-- What to produce --
Render the items below as a Markdown table with the columns Row and Entry, putting a row number in the first column and one line per row. Leave out blank lines and the picture lines.

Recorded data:
## begin

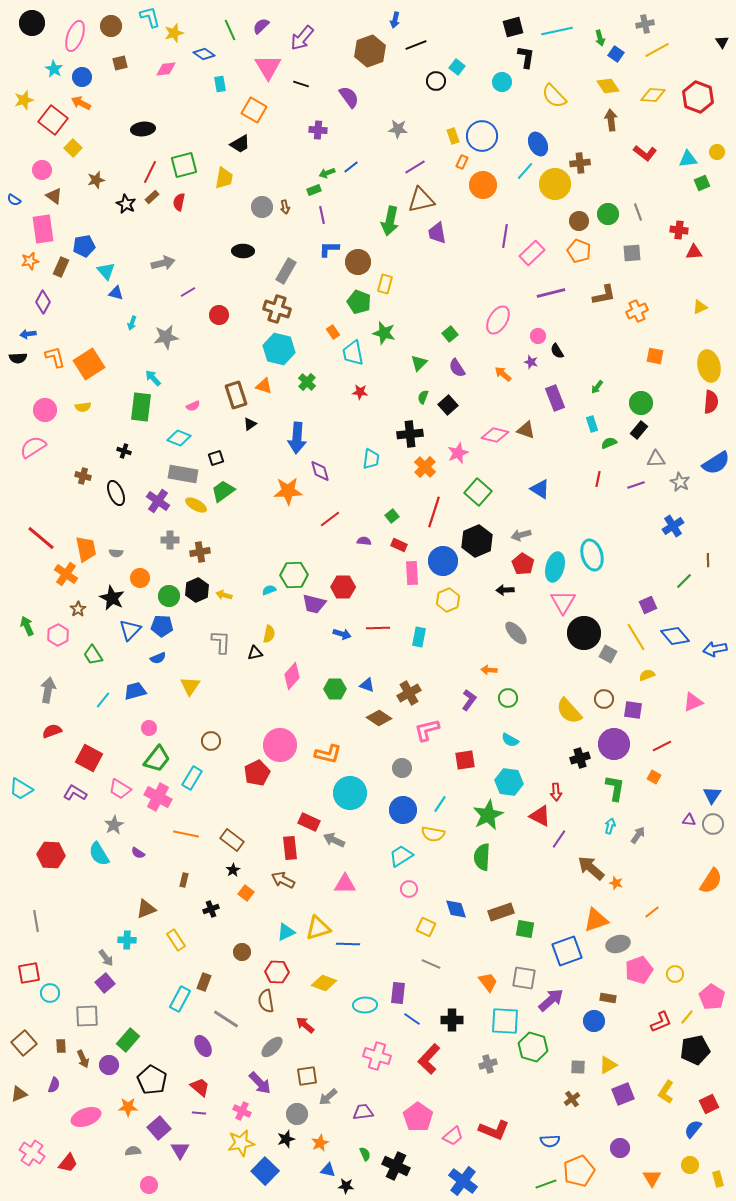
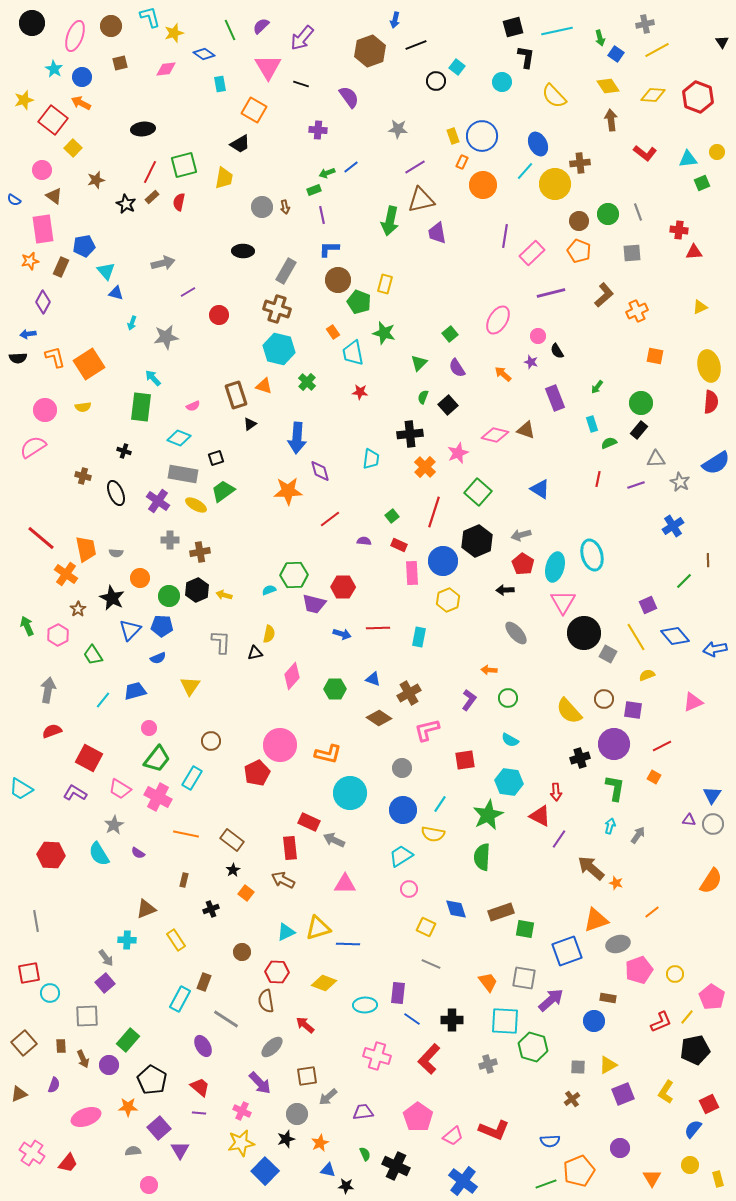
brown circle at (358, 262): moved 20 px left, 18 px down
brown L-shape at (604, 295): rotated 30 degrees counterclockwise
blue triangle at (367, 685): moved 6 px right, 6 px up
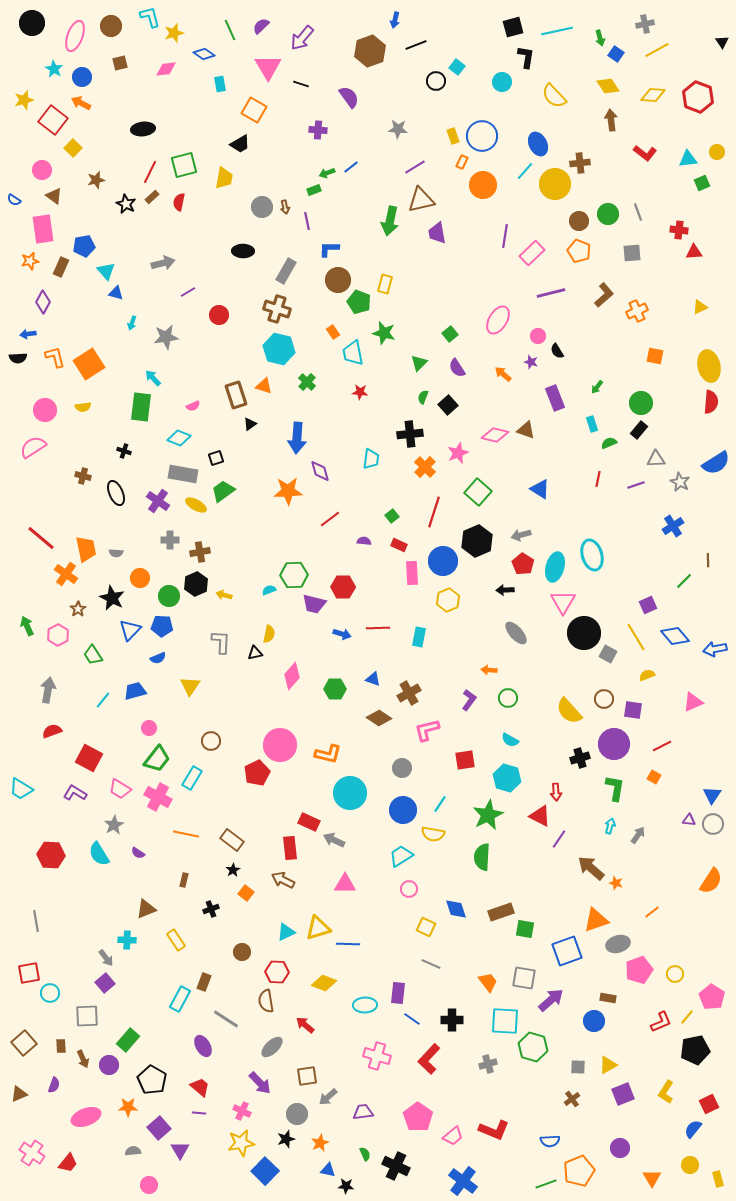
purple line at (322, 215): moved 15 px left, 6 px down
black hexagon at (197, 590): moved 1 px left, 6 px up
cyan hexagon at (509, 782): moved 2 px left, 4 px up; rotated 8 degrees clockwise
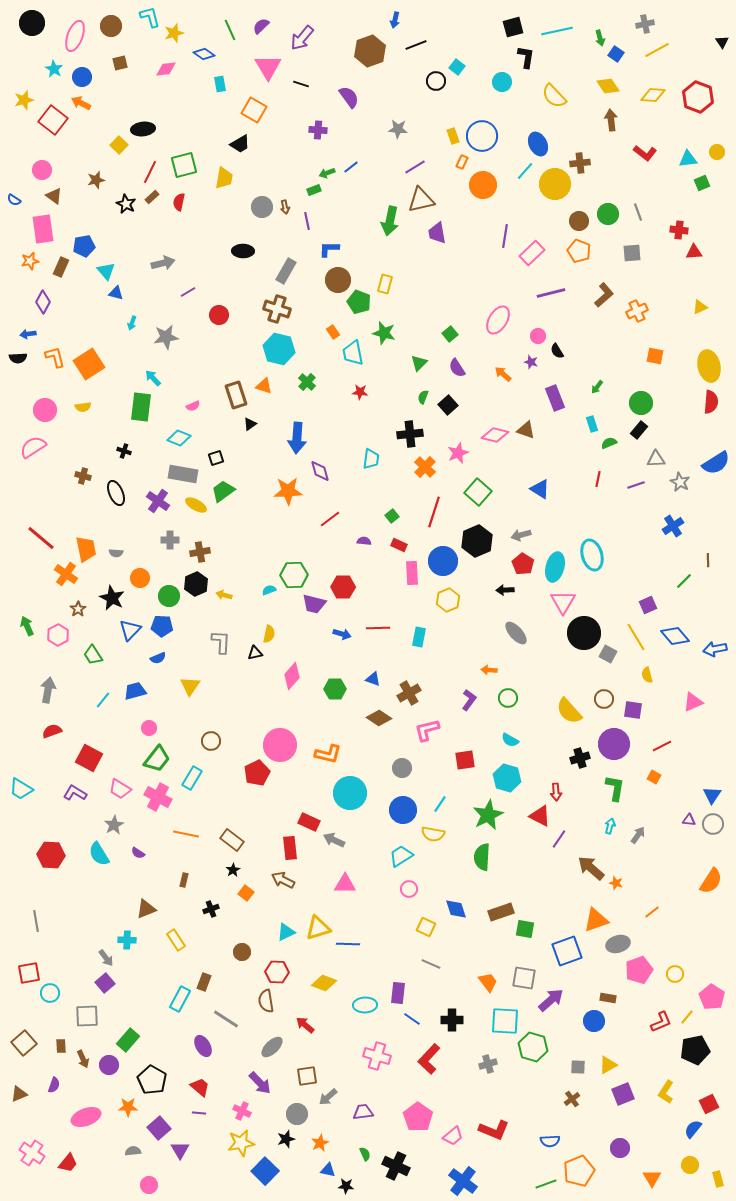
yellow square at (73, 148): moved 46 px right, 3 px up
yellow semicircle at (647, 675): rotated 84 degrees counterclockwise
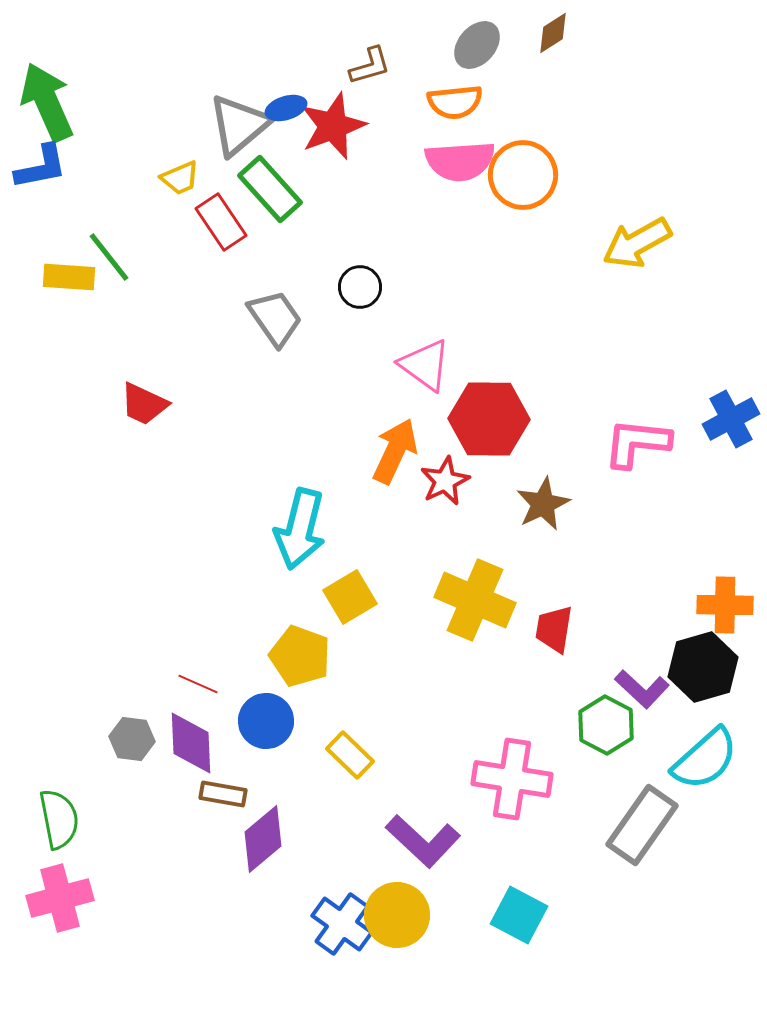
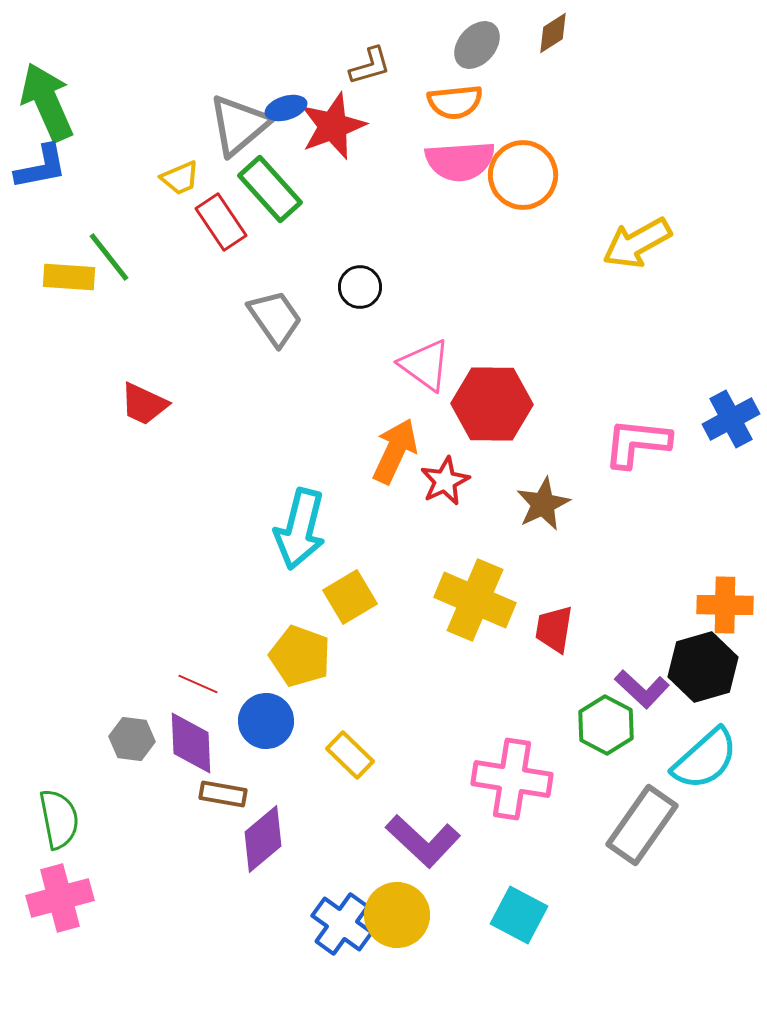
red hexagon at (489, 419): moved 3 px right, 15 px up
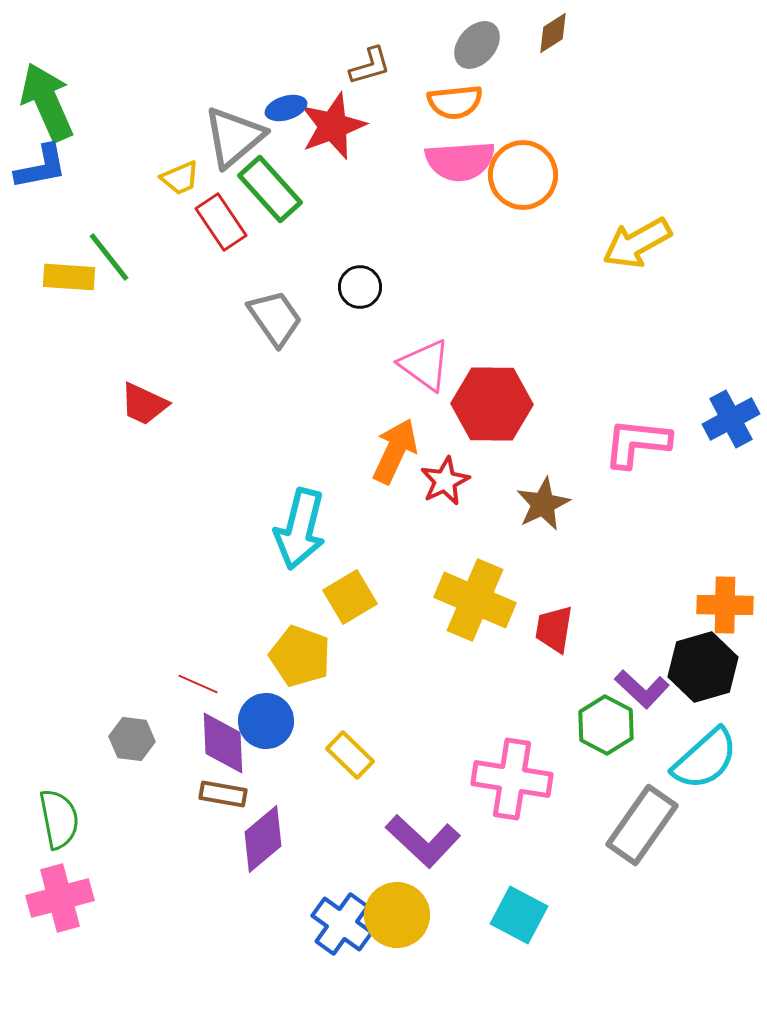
gray triangle at (239, 125): moved 5 px left, 12 px down
purple diamond at (191, 743): moved 32 px right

## end

-- Exercise solution --
| Row | Entry |
|---|---|
| 1 | brown circle at (358, 262): moved 20 px left, 18 px down |
| 2 | brown L-shape at (604, 295): rotated 30 degrees counterclockwise |
| 3 | blue triangle at (367, 685): moved 6 px right, 6 px up |
| 4 | purple line at (322, 215): moved 15 px left, 6 px down |
| 5 | black hexagon at (197, 590): moved 1 px left, 6 px up |
| 6 | cyan hexagon at (509, 782): moved 2 px left, 4 px up; rotated 8 degrees clockwise |
| 7 | yellow square at (73, 148): moved 46 px right, 3 px up |
| 8 | yellow semicircle at (647, 675): rotated 84 degrees counterclockwise |
| 9 | red hexagon at (489, 419): moved 3 px right, 15 px up |
| 10 | gray triangle at (239, 125): moved 5 px left, 12 px down |
| 11 | purple diamond at (191, 743): moved 32 px right |